Prompt >> Each line of the data that includes "minus" must be copied.

Information given >>
········

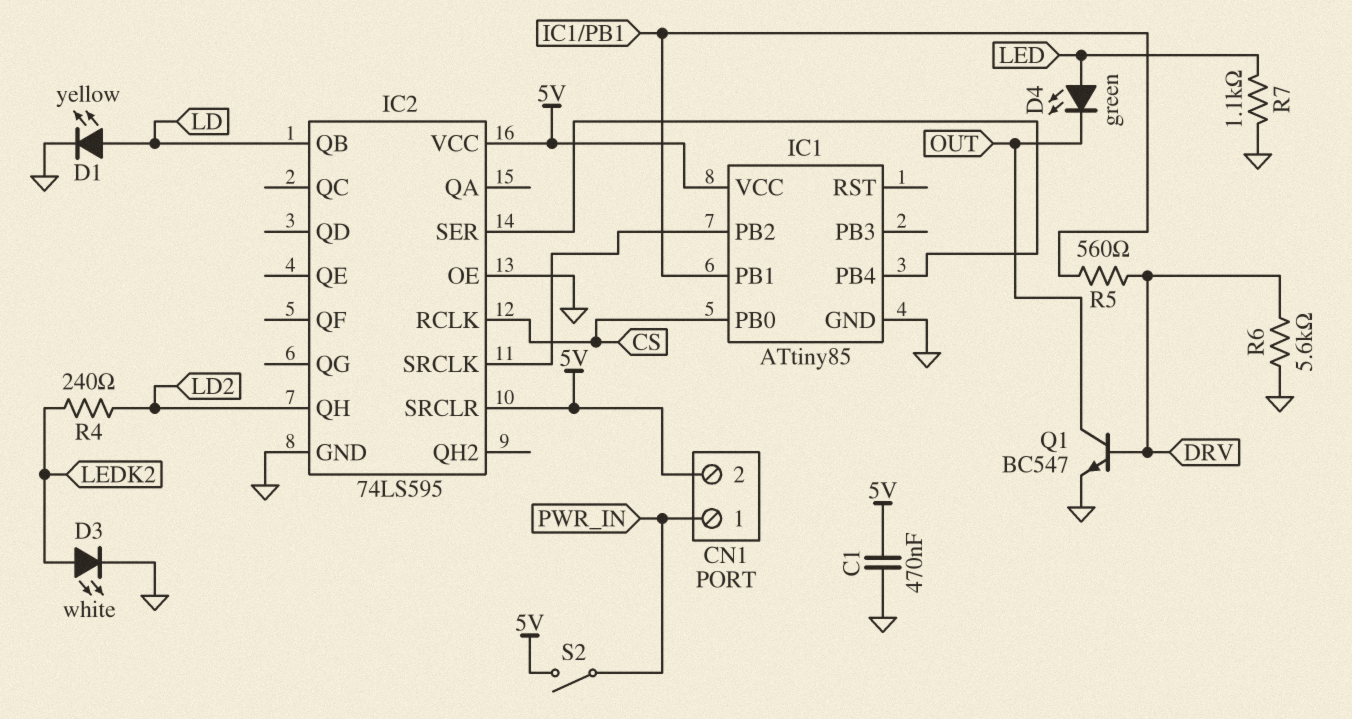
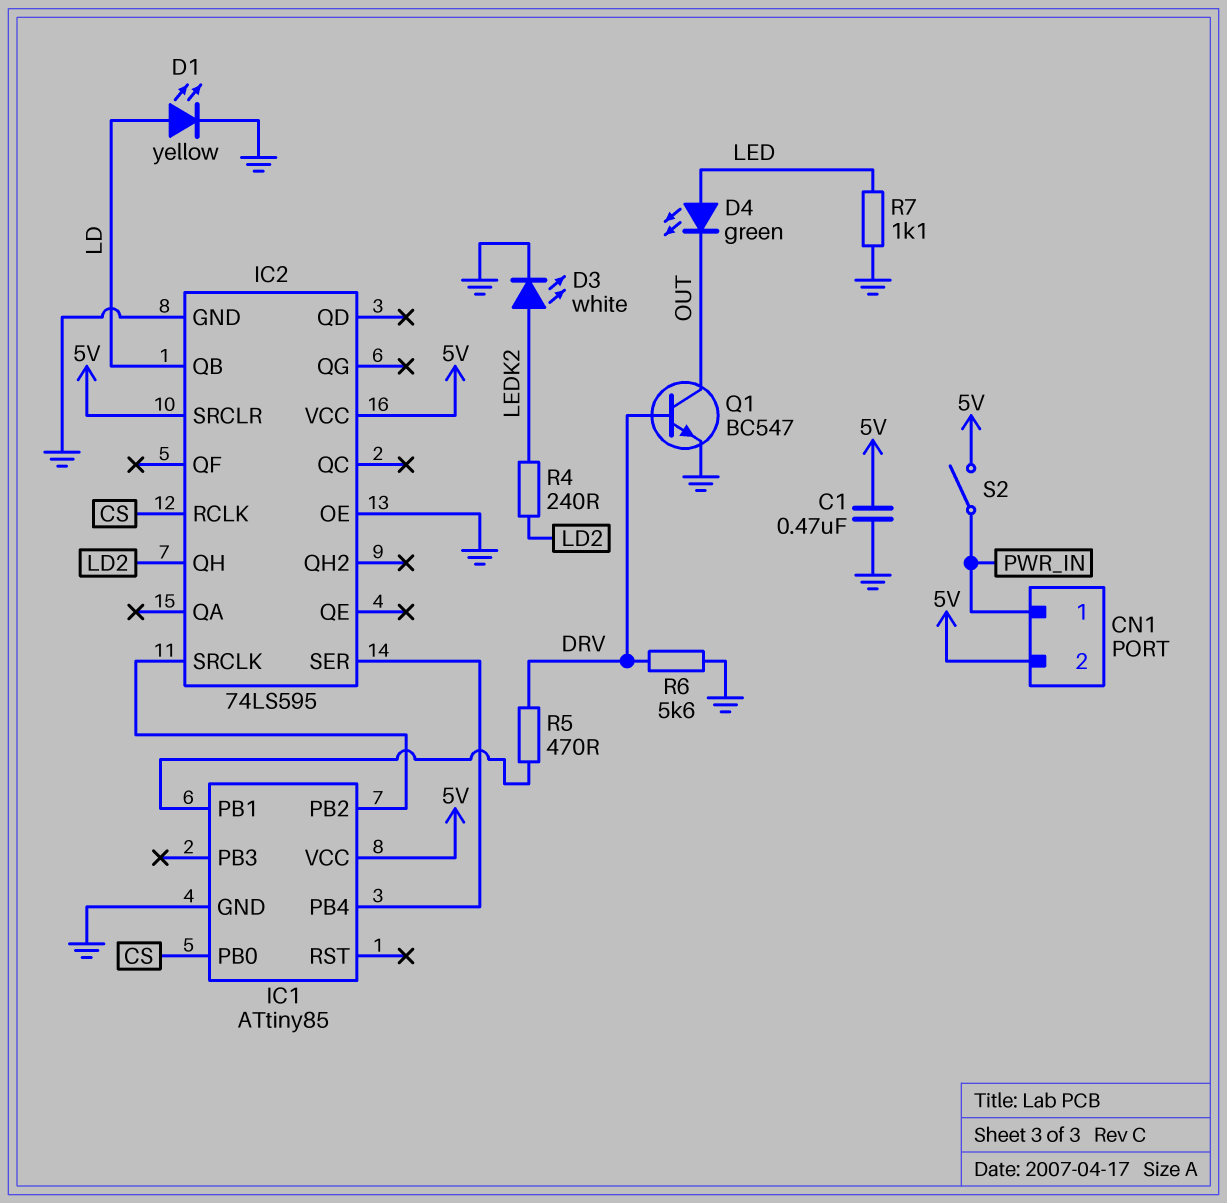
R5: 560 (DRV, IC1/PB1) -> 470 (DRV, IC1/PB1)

········

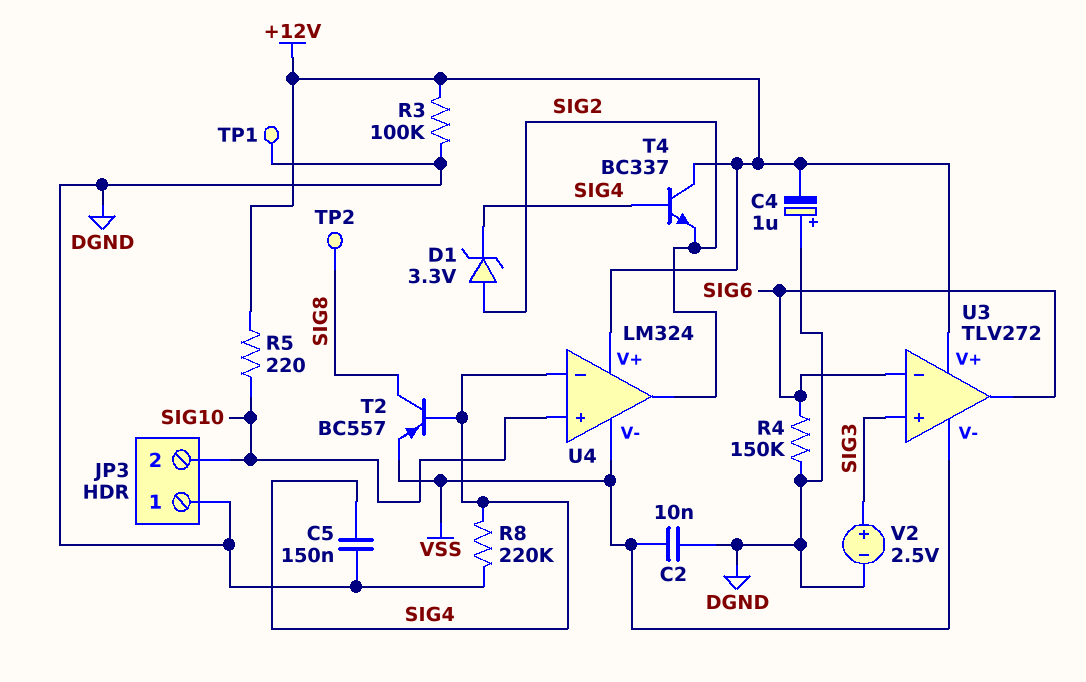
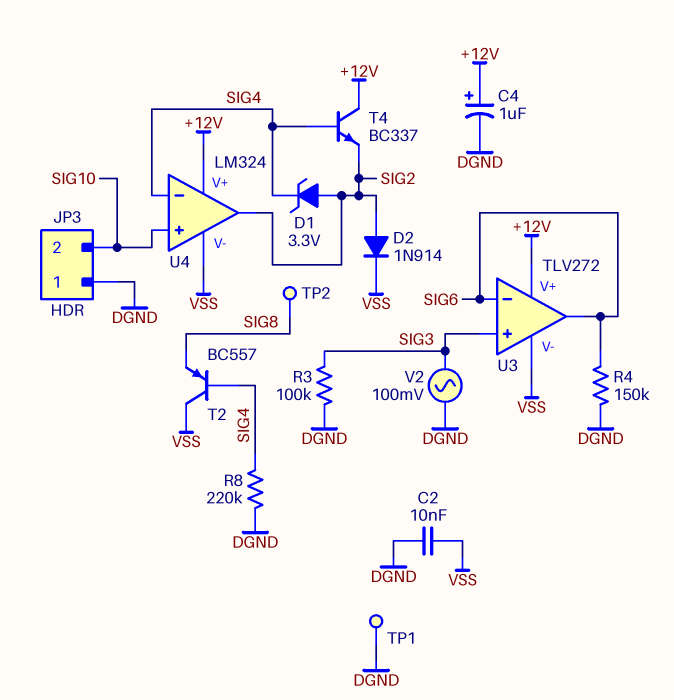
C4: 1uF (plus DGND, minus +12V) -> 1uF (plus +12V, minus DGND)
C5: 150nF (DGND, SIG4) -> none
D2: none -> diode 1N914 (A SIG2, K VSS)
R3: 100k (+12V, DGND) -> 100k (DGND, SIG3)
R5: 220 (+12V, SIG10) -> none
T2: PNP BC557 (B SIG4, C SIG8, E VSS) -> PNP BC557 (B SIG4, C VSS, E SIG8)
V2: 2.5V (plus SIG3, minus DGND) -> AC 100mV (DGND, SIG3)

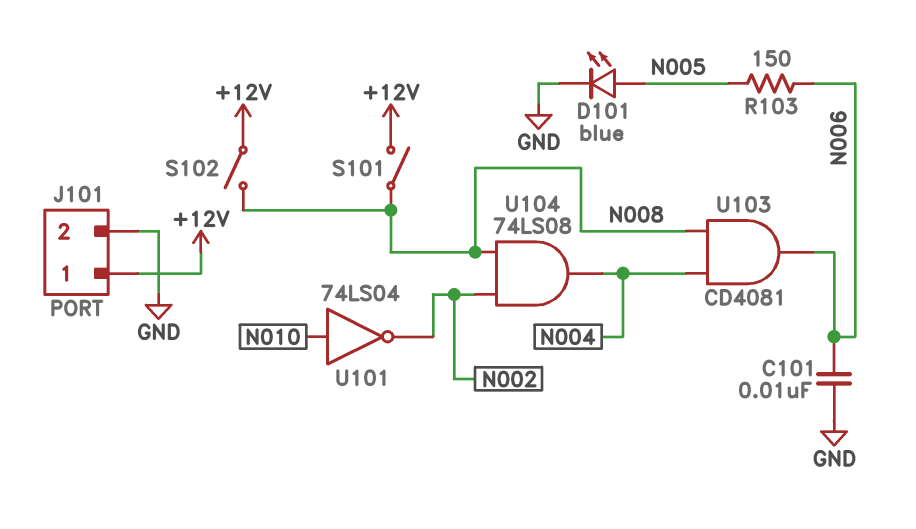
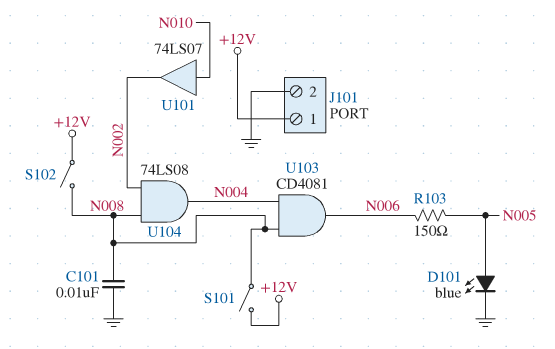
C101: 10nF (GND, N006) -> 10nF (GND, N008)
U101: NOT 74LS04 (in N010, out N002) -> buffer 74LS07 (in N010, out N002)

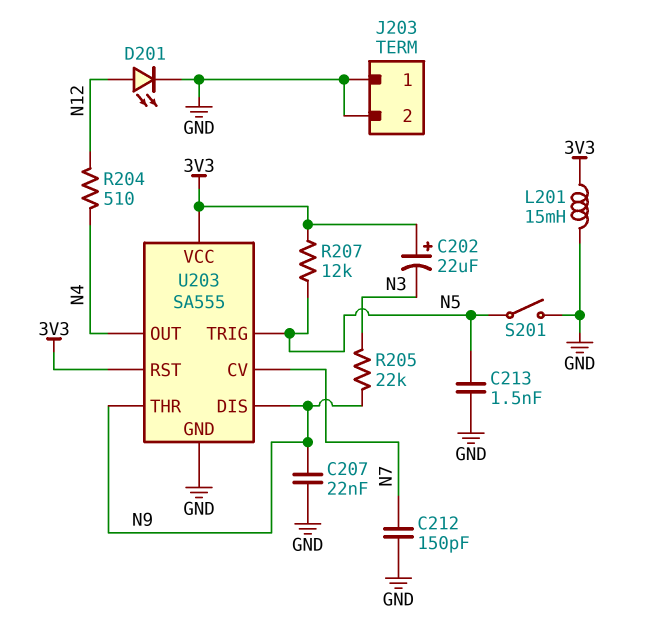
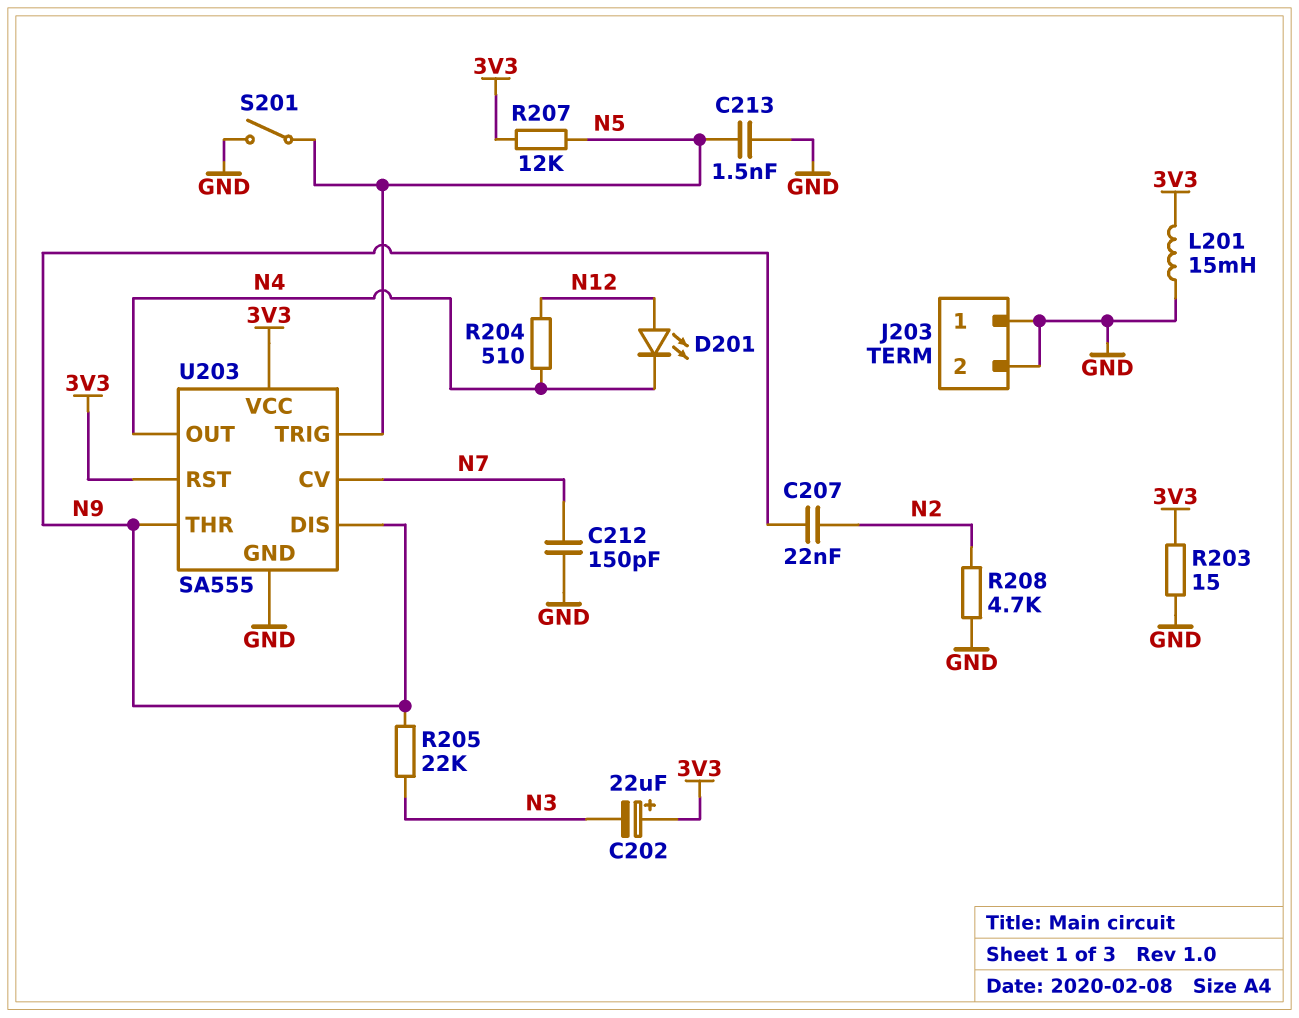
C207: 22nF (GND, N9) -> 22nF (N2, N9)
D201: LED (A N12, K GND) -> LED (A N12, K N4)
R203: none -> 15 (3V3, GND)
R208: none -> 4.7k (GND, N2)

········

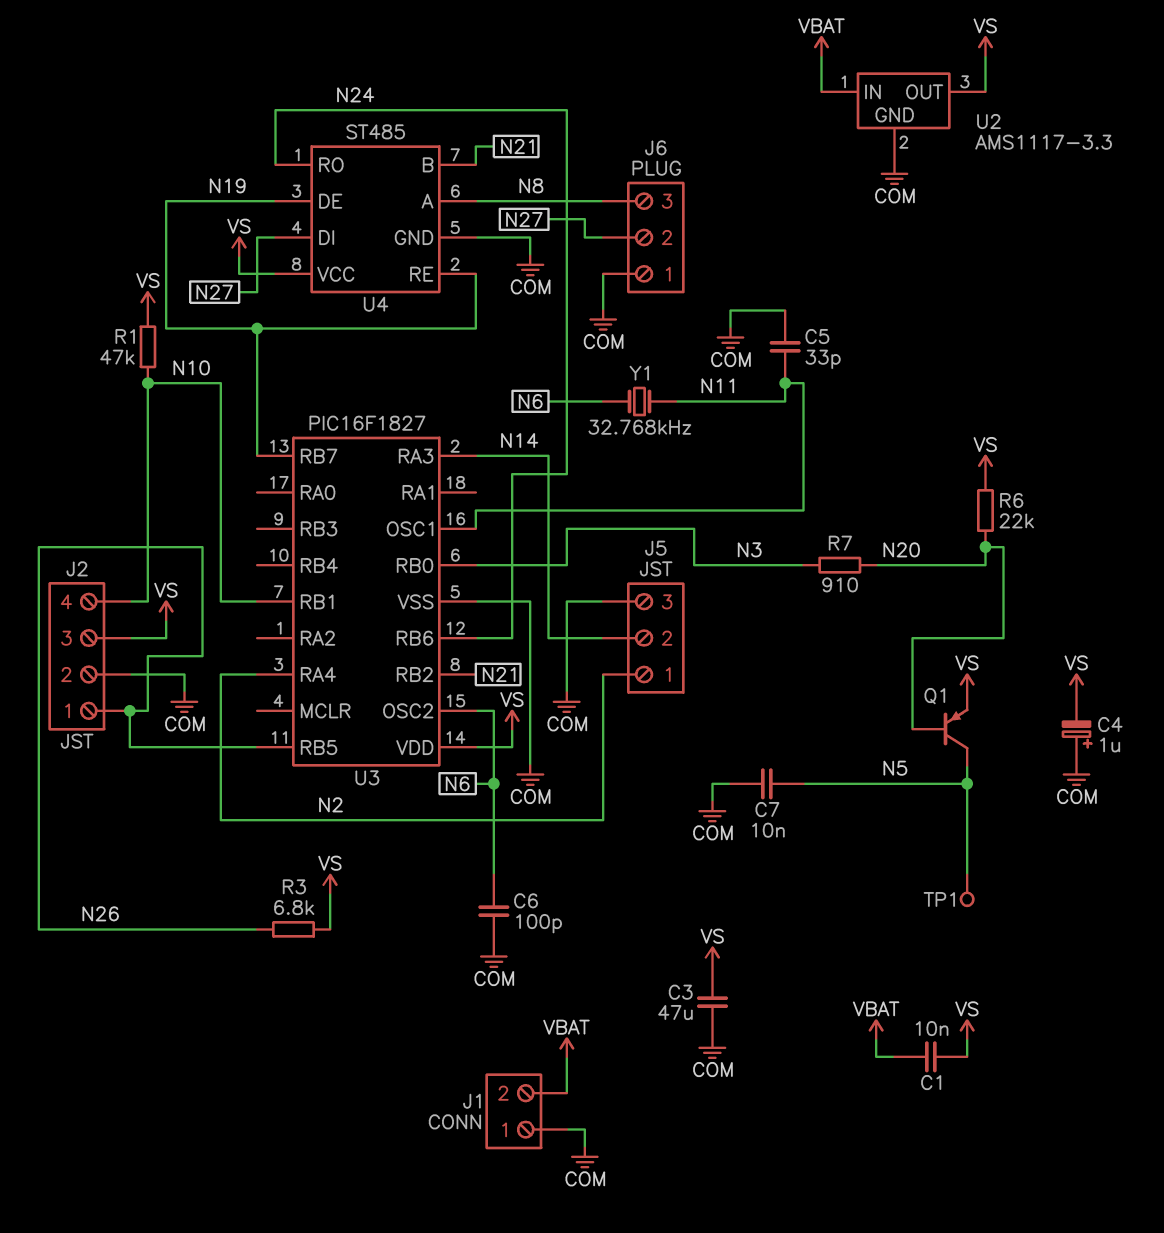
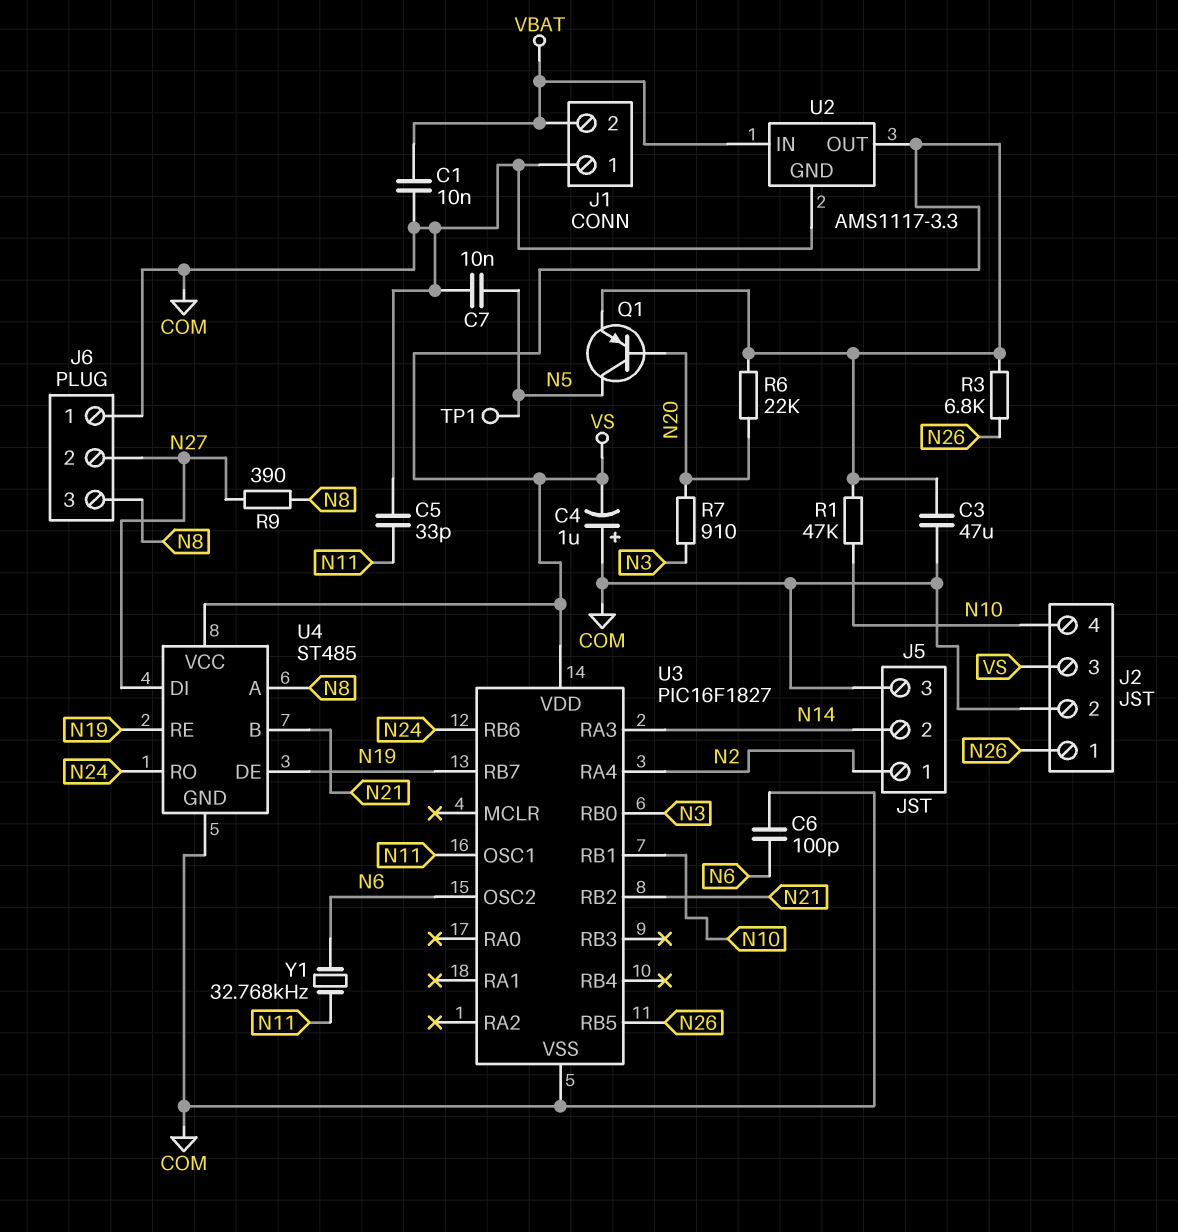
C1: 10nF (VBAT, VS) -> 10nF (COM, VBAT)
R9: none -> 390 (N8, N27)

········

Your solution >>
C4: 1uF (plus DGND, minus +12V) -> 1uF (plus +12V, minus DGND)
V2: 2.5V (plus SIG3, minus DGND) -> AC 100mV (DGND, SIG3)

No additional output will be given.